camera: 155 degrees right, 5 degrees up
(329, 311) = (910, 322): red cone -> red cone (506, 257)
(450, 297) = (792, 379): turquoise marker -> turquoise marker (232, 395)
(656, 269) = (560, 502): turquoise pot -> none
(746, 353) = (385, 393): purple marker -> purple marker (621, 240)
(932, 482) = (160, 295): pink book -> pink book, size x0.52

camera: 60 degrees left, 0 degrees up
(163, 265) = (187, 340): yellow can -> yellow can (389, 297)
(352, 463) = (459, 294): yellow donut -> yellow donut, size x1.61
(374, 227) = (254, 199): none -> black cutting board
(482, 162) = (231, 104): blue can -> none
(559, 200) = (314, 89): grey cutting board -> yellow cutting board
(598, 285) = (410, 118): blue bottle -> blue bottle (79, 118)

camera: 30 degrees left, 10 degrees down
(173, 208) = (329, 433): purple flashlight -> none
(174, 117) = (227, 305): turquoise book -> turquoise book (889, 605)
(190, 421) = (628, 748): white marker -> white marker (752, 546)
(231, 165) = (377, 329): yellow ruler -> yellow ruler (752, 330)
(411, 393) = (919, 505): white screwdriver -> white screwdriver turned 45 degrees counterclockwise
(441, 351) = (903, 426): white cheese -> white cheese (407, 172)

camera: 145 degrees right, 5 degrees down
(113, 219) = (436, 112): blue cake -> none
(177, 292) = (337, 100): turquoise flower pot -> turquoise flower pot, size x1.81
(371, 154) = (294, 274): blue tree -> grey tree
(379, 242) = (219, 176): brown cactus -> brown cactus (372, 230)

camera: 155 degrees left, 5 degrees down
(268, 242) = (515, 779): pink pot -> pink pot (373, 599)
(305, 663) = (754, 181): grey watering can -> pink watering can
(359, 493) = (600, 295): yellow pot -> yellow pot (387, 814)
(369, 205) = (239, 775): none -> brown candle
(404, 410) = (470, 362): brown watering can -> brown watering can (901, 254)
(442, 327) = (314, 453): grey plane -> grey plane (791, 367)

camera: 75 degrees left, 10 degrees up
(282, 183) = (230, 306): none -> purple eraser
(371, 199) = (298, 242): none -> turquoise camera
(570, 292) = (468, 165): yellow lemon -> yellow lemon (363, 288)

Exercise prompt: The records above should be printed exactly, please, from the first line through the line containing "(932, 482) = (160, 295): pink", with both ends kept and nothing past it.

Answer space:
camera: 155 degrees right, 5 degrees up
(329, 311) = (910, 322): red cone -> red cone (506, 257)
(450, 297) = (792, 379): turquoise marker -> turquoise marker (232, 395)
(656, 269) = (560, 502): turquoise pot -> none
(746, 353) = (385, 393): purple marker -> purple marker (621, 240)
(932, 482) = (160, 295): pink book -> pink book, size x0.52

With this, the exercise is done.